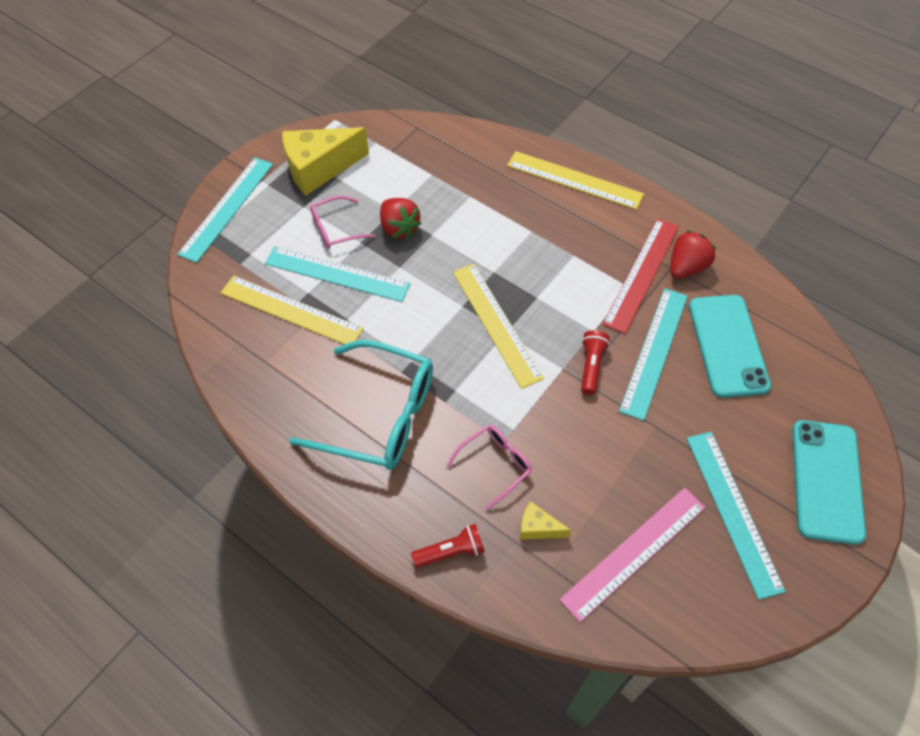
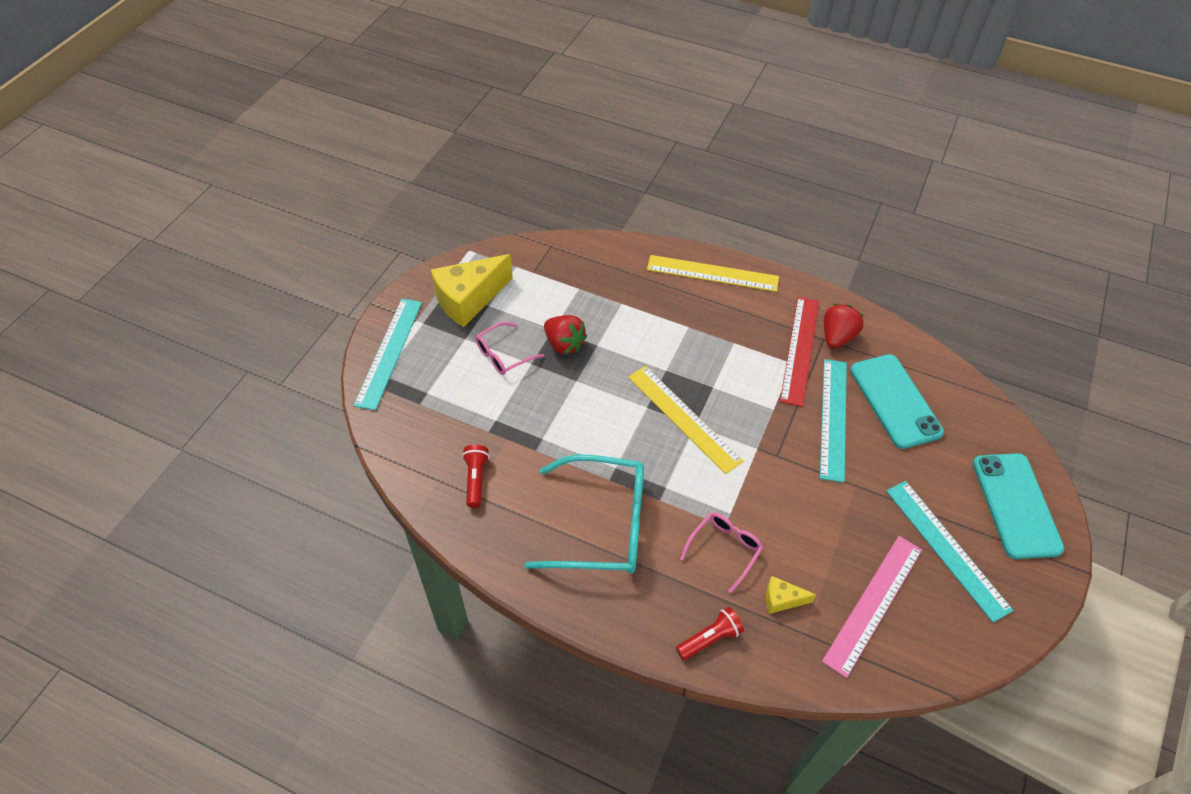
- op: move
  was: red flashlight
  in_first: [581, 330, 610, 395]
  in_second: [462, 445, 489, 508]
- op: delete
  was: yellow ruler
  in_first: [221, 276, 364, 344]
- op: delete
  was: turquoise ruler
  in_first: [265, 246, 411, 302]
* * *
Brief:
What lines in the listing above hold the string "ruler"? List them.

Solution to the problem:
  was: yellow ruler
  was: turquoise ruler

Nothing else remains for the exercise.